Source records
##########

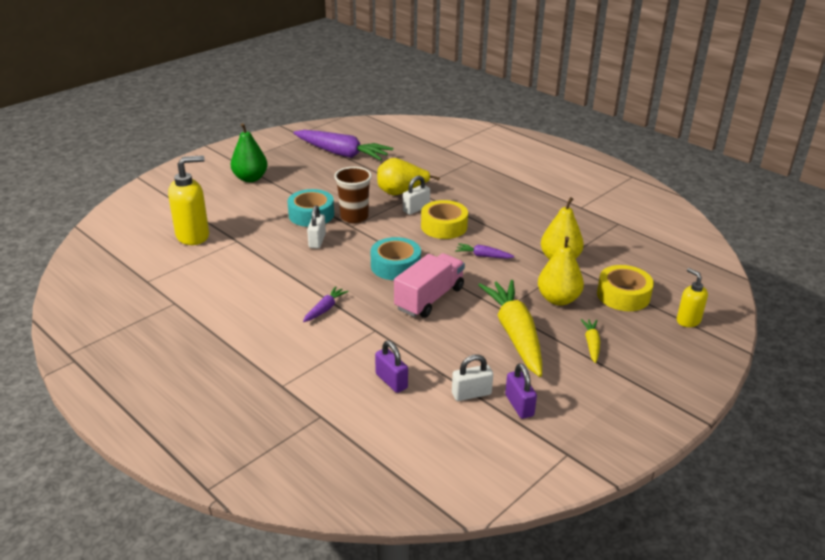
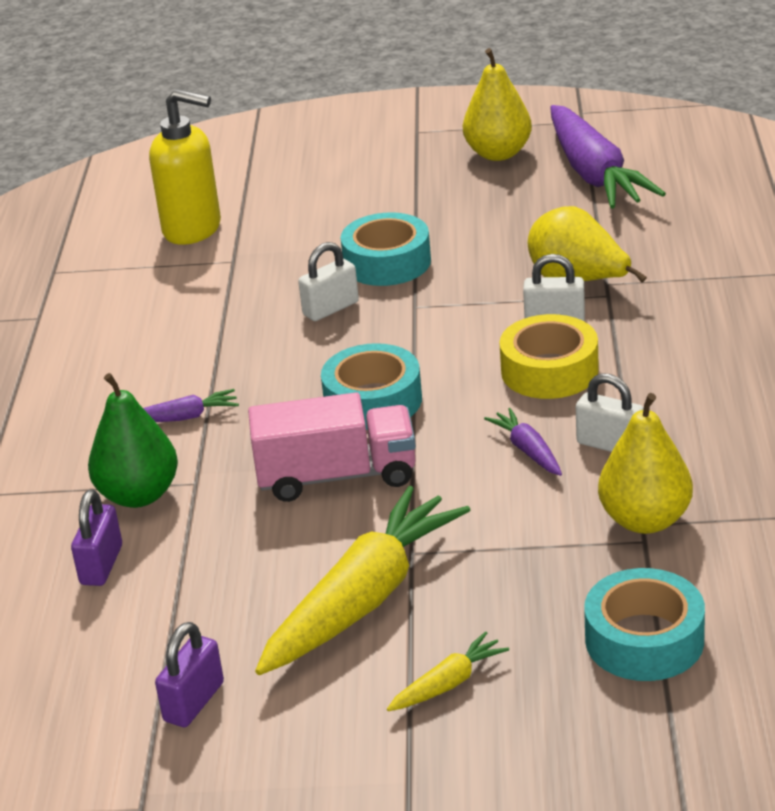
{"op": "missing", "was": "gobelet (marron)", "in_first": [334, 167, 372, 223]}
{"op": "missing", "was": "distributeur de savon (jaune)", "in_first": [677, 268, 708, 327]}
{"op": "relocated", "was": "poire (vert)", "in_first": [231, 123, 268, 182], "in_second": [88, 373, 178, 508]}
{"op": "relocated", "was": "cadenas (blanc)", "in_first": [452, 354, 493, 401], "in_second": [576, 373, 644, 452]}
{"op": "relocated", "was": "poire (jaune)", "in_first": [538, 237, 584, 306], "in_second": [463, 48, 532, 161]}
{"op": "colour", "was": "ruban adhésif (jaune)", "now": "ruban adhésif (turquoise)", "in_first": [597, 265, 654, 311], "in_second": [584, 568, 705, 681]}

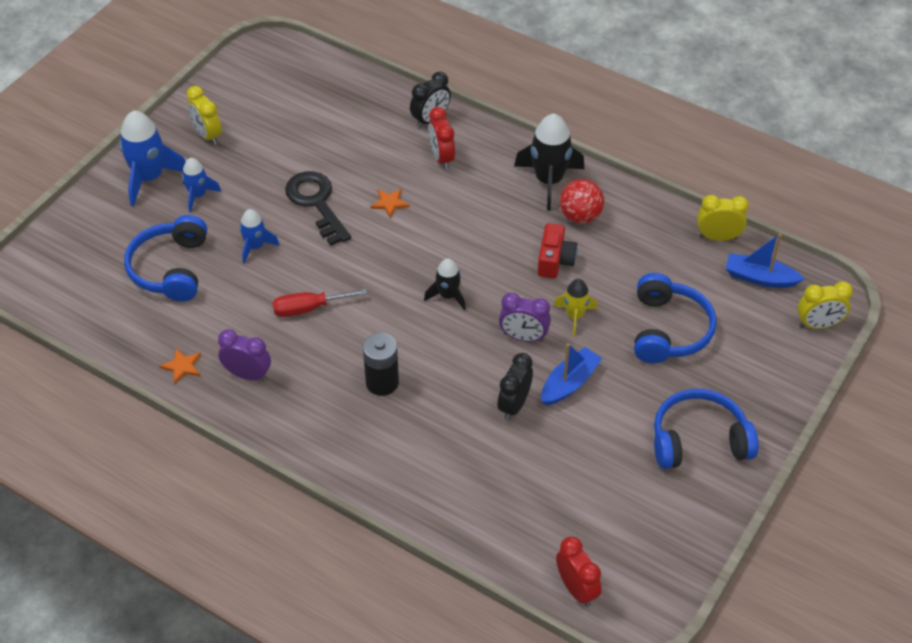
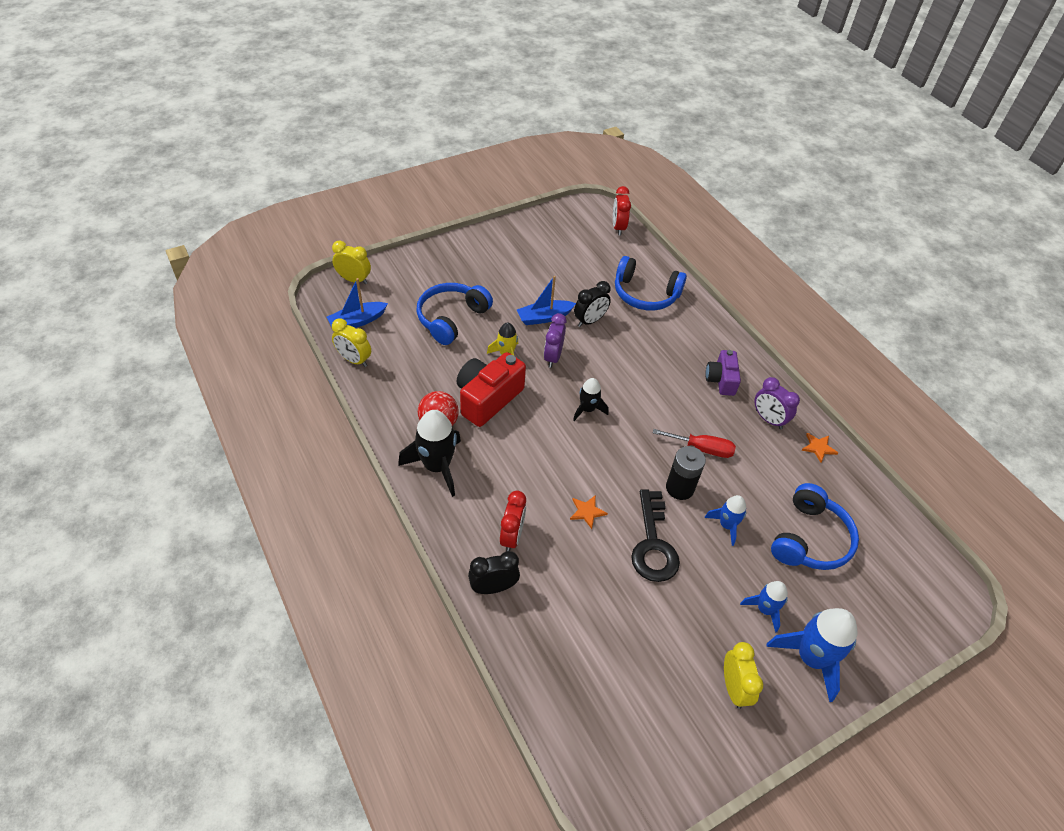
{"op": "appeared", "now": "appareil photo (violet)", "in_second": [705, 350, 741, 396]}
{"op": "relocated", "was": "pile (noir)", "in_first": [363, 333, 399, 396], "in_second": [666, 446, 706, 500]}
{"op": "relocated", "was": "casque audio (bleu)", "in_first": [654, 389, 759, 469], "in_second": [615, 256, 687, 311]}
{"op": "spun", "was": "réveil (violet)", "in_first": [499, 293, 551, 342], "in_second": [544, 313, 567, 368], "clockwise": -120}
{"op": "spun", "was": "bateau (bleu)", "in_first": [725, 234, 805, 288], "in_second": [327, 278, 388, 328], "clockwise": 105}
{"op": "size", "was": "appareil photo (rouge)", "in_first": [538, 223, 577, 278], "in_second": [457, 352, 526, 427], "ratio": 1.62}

##########

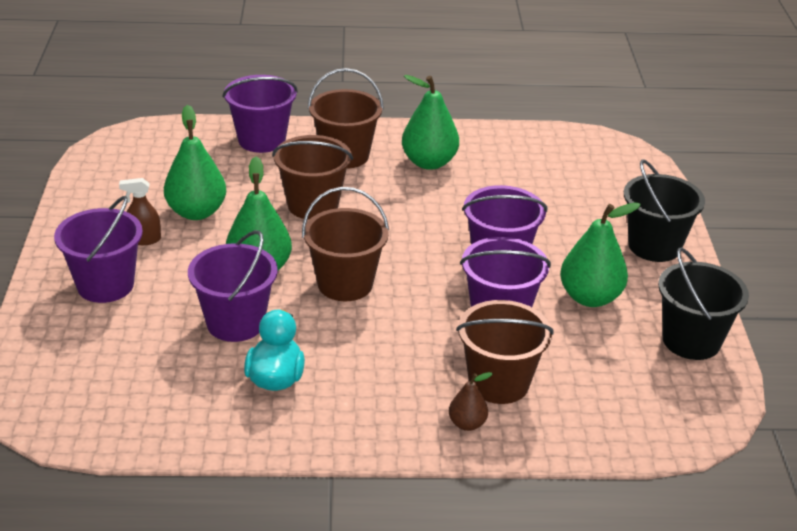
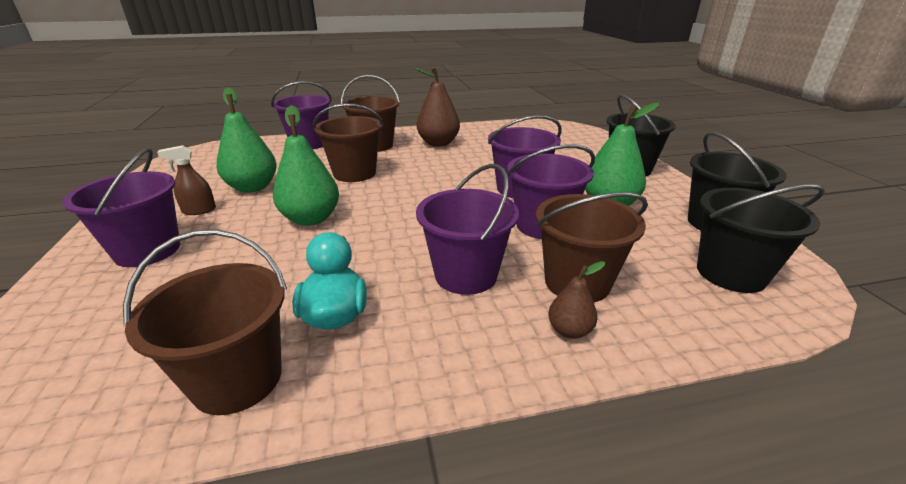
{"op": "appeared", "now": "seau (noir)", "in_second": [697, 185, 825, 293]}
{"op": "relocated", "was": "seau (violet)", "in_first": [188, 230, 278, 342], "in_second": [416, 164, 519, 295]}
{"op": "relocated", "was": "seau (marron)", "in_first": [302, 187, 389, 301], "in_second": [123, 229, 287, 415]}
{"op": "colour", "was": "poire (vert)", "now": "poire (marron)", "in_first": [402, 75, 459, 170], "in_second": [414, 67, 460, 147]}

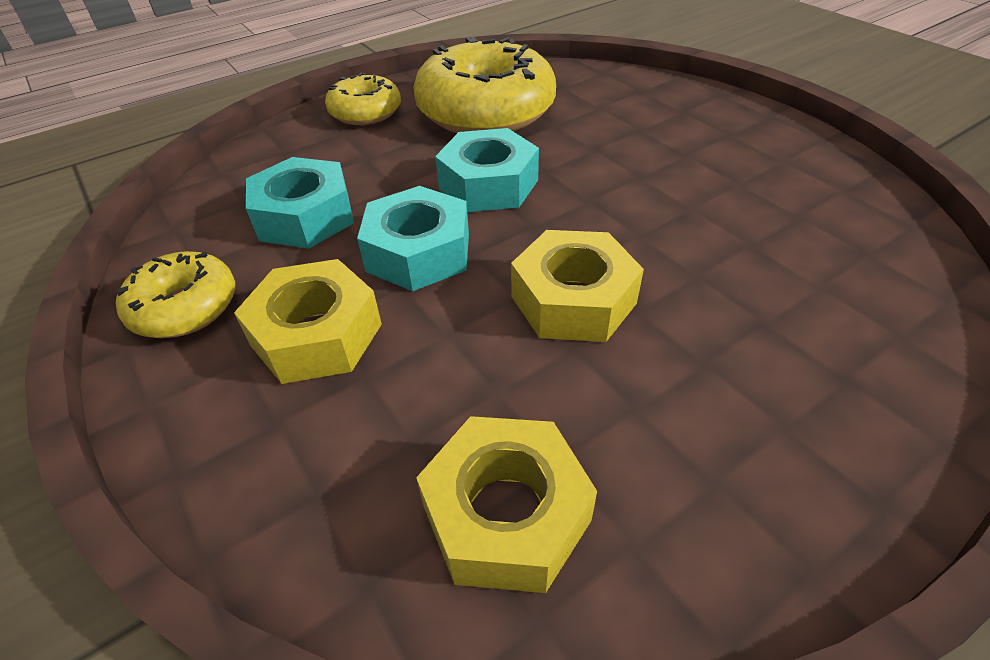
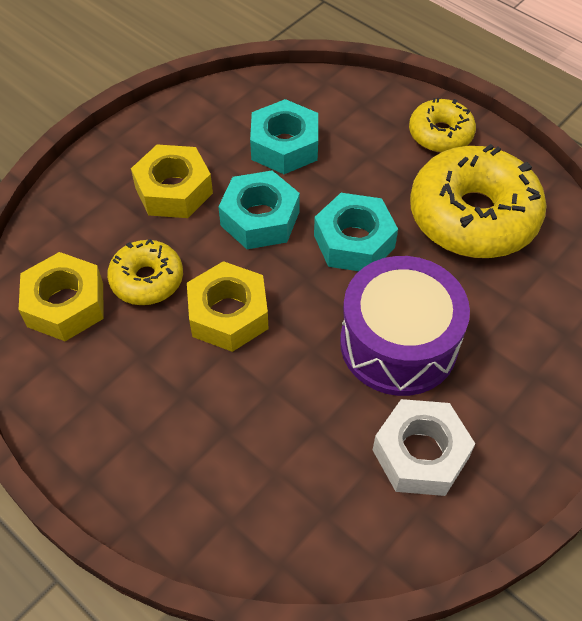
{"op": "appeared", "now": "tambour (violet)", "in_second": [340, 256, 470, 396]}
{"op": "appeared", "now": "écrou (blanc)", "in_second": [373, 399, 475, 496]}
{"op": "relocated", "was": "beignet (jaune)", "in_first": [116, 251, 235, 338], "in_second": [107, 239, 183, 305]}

##########

Tally, across the records, each line that contains the word "missing", and answer with nothing except the count.

2